Task brief
Print all the data that follows exactly, images excluded.

Coordinate-based object records
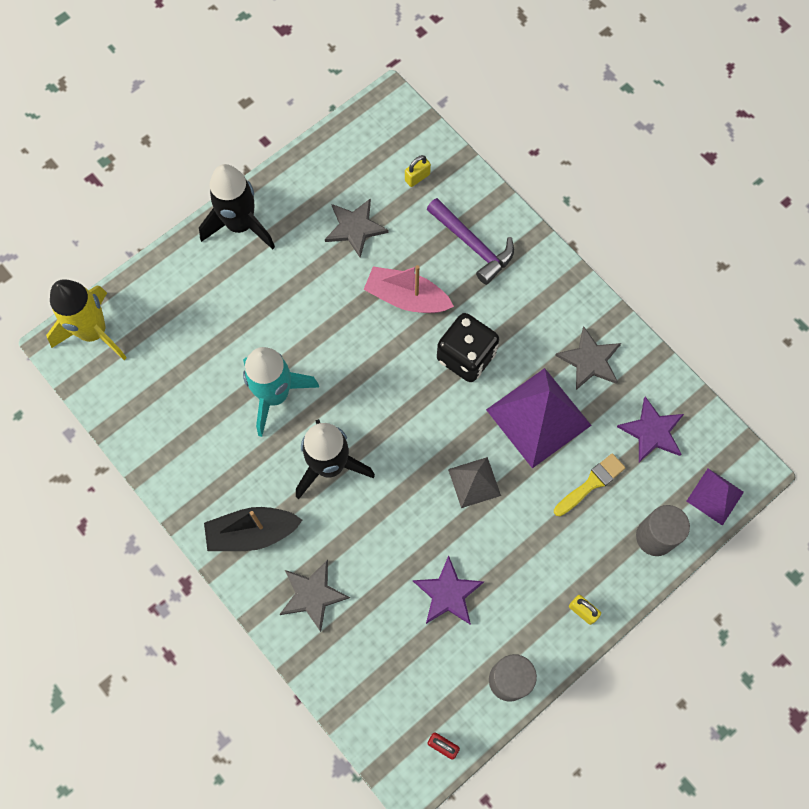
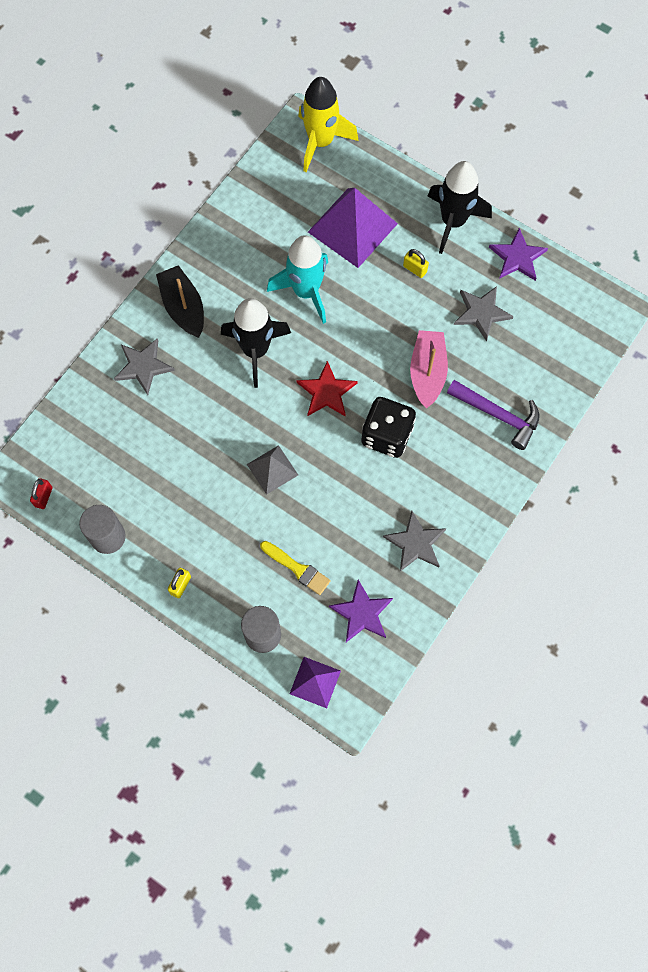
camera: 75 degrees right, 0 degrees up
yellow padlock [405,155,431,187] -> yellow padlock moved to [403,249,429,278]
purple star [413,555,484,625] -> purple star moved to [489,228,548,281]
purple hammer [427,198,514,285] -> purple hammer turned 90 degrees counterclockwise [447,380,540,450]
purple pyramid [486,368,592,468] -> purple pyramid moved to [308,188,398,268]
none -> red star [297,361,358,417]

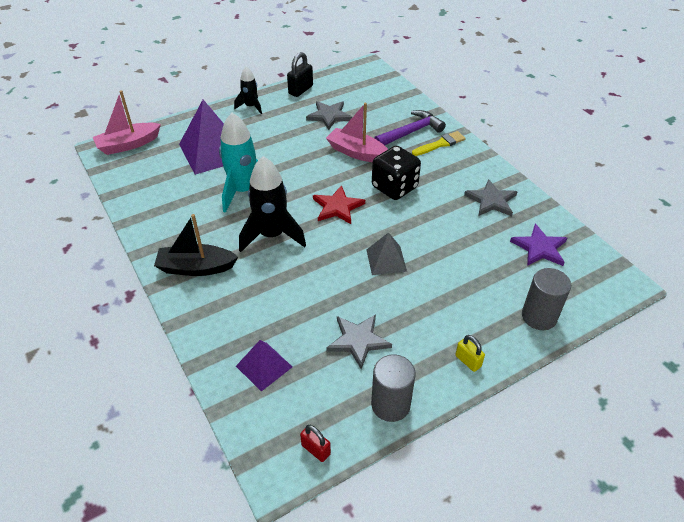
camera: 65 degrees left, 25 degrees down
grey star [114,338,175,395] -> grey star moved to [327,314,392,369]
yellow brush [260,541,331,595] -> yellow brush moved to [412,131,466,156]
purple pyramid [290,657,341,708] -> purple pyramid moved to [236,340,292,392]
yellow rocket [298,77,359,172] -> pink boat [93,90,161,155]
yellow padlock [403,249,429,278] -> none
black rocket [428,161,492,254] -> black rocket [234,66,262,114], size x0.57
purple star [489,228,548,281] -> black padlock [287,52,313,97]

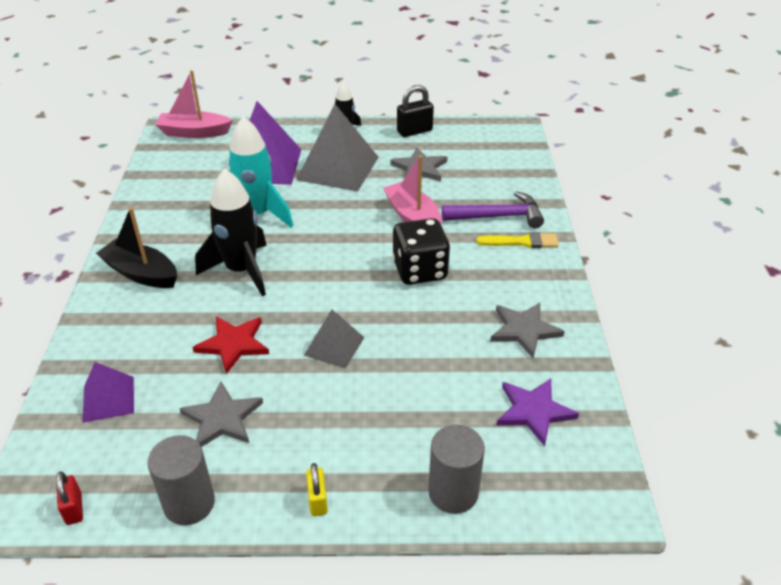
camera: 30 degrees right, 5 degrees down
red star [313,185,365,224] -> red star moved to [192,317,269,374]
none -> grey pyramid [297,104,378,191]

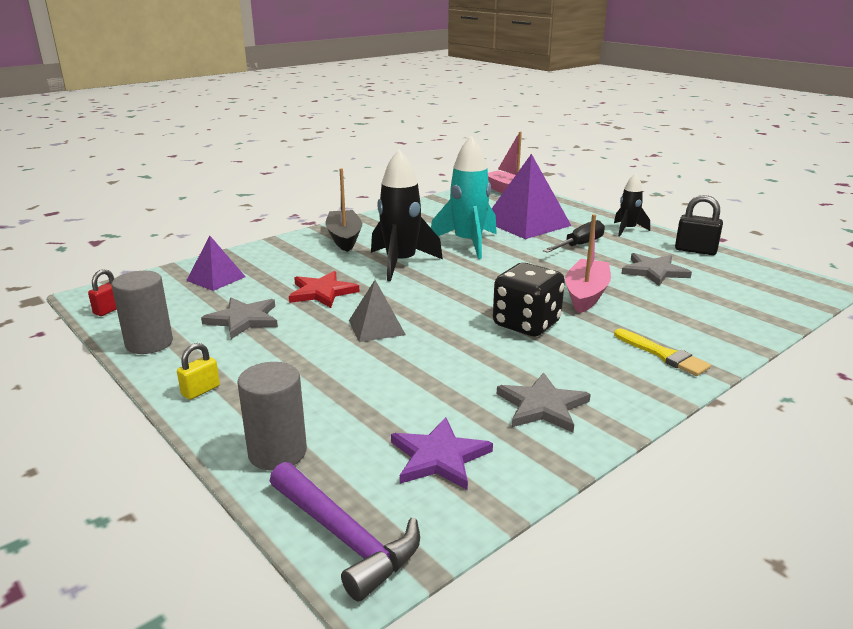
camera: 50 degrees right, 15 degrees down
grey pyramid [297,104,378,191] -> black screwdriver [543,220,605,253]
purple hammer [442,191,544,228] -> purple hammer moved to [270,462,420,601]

Result of the exercise
camera: 75 degrees right, 0 degrees up
yellow padlock [405,155,431,187] -> yellow padlock moved to [403,249,429,278]
purple star [413,555,484,625] -> purple star moved to [489,228,548,281]
purple hammer [427,198,514,285] -> purple hammer turned 90 degrees counterclockwise [447,380,540,450]
purple pyramid [486,368,592,468] -> purple pyramid moved to [308,188,398,268]
none -> red star [297,361,358,417]

camera: 65 degrees left, 25 degrees down
grey star [114,338,175,395] -> grey star moved to [327,314,392,369]
yellow brush [260,541,331,595] -> yellow brush moved to [412,131,466,156]
purple pyramid [290,657,341,708] -> purple pyramid moved to [236,340,292,392]
yellow rocket [298,77,359,172] -> pink boat [93,90,161,155]
yellow padlock [403,249,429,278] -> none
black rocket [428,161,492,254] -> black rocket [234,66,262,114], size x0.57
purple star [489,228,548,281] -> black padlock [287,52,313,97]

camera: 30 degrees right, 5 degrees down
red star [313,185,365,224] -> red star moved to [192,317,269,374]
none -> grey pyramid [297,104,378,191]

camera: 50 degrees right, 15 degrees down
grey pyramid [297,104,378,191] -> black screwdriver [543,220,605,253]
purple hammer [442,191,544,228] -> purple hammer moved to [270,462,420,601]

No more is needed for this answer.